**SOURCE RECORDS**.
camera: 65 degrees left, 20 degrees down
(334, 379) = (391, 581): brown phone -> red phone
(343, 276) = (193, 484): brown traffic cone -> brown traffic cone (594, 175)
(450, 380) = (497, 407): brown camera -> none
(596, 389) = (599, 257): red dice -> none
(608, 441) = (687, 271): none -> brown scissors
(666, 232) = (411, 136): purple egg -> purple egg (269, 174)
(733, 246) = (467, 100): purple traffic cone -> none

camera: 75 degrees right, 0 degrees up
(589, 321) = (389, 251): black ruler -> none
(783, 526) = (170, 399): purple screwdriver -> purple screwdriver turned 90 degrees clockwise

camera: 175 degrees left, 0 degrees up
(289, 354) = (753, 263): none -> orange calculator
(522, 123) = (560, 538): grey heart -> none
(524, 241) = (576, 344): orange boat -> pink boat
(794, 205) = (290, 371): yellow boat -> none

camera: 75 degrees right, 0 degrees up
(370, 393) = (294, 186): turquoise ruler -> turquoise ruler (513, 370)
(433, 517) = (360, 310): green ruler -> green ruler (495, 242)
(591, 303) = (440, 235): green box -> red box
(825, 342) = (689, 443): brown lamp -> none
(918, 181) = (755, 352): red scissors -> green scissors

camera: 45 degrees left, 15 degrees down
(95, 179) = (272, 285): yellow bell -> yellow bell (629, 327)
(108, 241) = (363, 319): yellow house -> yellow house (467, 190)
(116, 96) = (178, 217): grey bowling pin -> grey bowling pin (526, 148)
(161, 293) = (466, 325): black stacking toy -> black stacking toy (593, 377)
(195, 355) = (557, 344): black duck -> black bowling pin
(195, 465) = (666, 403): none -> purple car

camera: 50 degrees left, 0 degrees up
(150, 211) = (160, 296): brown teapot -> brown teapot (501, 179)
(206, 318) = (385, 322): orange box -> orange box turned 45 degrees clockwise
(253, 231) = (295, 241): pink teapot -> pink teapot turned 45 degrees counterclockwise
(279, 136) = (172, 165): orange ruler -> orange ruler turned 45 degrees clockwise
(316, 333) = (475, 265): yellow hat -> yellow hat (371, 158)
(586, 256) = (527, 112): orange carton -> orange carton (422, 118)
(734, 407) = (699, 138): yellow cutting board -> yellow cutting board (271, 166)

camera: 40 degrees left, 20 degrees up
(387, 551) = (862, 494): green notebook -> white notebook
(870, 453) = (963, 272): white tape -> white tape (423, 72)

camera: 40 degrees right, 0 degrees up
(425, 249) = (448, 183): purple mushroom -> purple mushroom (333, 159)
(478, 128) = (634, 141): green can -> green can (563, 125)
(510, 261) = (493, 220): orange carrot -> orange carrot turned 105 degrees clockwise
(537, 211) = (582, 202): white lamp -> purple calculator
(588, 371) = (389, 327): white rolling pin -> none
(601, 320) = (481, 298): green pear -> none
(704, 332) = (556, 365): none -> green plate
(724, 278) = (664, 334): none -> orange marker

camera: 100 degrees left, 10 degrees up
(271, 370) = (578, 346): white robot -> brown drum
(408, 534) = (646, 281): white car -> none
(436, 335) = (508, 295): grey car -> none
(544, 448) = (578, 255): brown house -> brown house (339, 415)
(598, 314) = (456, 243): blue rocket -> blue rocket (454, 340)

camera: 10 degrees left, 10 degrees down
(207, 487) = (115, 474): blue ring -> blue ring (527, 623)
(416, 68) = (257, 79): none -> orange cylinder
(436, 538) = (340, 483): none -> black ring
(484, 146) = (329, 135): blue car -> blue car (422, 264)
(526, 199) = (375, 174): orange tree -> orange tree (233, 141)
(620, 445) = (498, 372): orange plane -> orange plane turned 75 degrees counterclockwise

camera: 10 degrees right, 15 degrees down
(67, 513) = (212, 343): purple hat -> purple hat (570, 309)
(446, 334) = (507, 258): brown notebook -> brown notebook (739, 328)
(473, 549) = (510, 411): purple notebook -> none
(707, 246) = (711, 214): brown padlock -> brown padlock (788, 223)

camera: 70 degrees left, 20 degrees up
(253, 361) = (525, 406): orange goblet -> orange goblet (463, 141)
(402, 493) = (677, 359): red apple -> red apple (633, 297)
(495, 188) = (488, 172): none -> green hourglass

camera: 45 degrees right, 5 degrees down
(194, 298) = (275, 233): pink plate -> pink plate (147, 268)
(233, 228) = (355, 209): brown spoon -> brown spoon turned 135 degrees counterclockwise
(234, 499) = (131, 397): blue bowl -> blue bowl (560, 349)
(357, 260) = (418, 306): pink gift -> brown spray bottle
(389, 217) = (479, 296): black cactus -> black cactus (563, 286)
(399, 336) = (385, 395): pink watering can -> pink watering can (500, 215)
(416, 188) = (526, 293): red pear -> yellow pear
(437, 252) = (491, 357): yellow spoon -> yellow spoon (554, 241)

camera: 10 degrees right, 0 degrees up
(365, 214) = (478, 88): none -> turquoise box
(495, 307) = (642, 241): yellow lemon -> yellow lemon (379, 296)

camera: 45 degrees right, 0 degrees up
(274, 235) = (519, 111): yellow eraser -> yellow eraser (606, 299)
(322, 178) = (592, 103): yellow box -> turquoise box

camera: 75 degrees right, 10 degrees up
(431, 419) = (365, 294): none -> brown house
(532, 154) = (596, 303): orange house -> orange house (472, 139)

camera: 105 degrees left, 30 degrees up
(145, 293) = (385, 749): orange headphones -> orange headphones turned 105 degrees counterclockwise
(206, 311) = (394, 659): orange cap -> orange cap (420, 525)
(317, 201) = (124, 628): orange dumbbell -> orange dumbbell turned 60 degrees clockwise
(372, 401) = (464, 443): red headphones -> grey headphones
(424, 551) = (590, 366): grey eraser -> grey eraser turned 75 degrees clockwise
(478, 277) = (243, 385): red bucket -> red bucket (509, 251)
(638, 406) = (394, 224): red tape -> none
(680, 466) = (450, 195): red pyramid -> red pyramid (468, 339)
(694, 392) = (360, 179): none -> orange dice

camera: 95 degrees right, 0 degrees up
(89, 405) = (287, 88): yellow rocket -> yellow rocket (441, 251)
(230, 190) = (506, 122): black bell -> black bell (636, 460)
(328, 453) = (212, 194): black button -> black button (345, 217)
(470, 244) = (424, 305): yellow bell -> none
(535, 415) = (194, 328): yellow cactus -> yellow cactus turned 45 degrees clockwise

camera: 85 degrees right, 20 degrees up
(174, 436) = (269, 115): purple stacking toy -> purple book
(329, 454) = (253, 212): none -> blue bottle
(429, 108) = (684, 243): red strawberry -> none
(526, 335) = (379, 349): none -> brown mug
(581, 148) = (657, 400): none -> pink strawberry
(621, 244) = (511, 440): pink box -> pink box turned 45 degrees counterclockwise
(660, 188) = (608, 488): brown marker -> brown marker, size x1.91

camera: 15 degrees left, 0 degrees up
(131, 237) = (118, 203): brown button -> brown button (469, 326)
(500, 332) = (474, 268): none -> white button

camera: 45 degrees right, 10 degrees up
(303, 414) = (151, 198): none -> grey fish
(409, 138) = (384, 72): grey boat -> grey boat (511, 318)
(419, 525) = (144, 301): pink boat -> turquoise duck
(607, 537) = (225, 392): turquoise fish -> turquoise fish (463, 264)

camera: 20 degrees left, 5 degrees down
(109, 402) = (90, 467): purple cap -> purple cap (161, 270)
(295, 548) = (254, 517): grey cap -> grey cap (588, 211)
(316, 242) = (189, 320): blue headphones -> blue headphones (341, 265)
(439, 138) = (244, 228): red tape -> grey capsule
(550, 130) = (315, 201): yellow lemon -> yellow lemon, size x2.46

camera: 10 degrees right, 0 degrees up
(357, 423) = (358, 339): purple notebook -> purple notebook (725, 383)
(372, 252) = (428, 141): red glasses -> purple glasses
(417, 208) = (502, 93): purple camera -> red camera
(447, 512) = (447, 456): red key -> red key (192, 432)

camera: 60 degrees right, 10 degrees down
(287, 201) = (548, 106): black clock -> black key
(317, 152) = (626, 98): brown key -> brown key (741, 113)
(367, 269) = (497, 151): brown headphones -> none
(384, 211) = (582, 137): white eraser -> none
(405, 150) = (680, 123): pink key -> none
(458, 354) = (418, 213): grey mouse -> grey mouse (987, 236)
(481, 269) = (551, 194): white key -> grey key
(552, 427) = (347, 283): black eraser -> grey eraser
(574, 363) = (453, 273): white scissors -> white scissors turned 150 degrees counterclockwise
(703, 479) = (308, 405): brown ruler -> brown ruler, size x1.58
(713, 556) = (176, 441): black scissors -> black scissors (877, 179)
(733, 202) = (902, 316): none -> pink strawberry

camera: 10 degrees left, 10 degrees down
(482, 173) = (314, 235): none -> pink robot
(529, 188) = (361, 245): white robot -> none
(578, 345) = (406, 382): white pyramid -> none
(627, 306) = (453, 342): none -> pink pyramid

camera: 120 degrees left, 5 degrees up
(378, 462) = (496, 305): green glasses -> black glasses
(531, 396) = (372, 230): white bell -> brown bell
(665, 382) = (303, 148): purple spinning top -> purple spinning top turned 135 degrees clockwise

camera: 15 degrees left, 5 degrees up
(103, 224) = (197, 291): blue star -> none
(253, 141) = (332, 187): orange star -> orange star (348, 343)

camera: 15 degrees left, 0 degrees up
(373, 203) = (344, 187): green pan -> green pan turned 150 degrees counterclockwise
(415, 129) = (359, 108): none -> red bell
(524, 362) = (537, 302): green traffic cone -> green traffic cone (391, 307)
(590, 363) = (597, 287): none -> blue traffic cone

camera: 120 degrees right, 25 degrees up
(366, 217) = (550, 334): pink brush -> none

**EXERCISE OBJECTIVE**.
Return every line from the entries that holds the string "pear".

**RESPONSE TO THIS EXERCISE**.
(601, 320) = (481, 298): green pear -> none
(416, 188) = (526, 293): red pear -> yellow pear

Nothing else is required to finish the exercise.